Supplied information

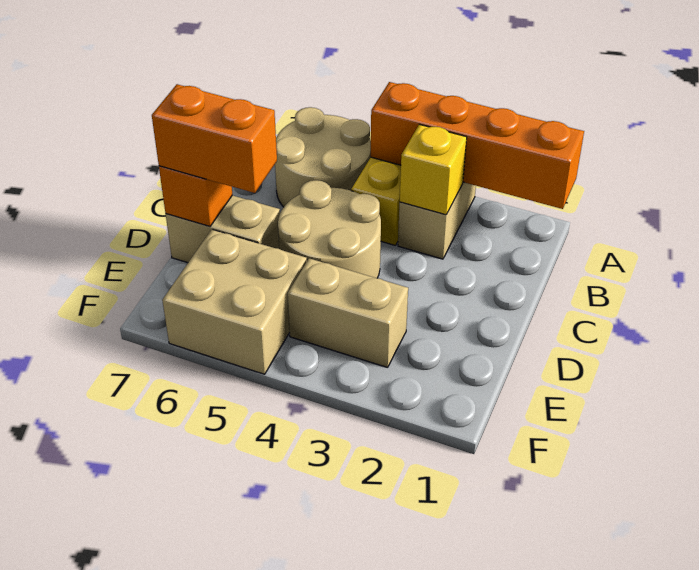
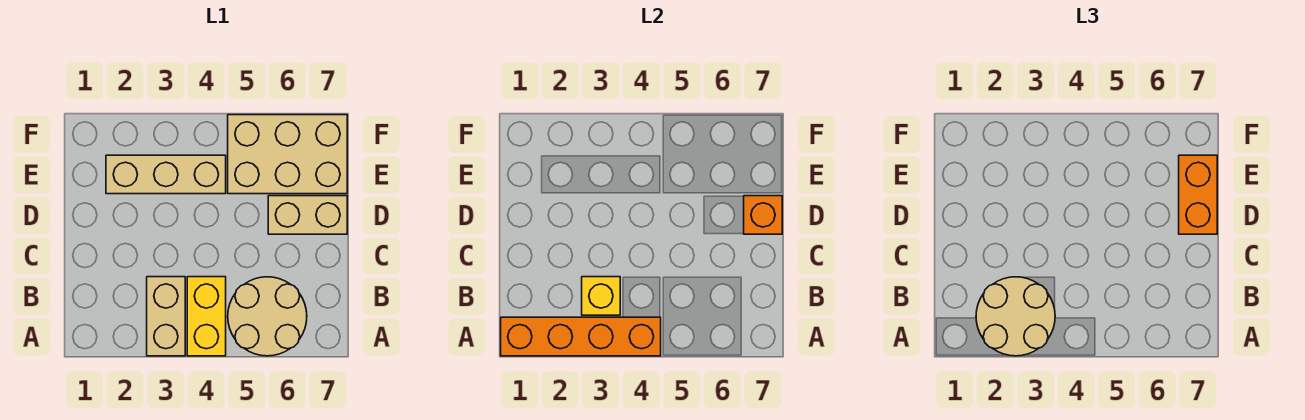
tan round brick C4:D5 level 1 -> tan round brick A2:B3 level 3
orange brick D6:D7 level 3 -> orange brick D7:E7 level 3
tan brick E3:E4 level 1 -> tan brick E2:E4 level 1
tan brick E5:F6 level 1 -> tan brick E5:F7 level 1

Action item
Copy out the listing word for word and skip its pictures.

Exercise solution
tan round brick C4:D5 level 1 -> tan round brick A2:B3 level 3
orange brick D6:D7 level 3 -> orange brick D7:E7 level 3
tan brick E3:E4 level 1 -> tan brick E2:E4 level 1
tan brick E5:F6 level 1 -> tan brick E5:F7 level 1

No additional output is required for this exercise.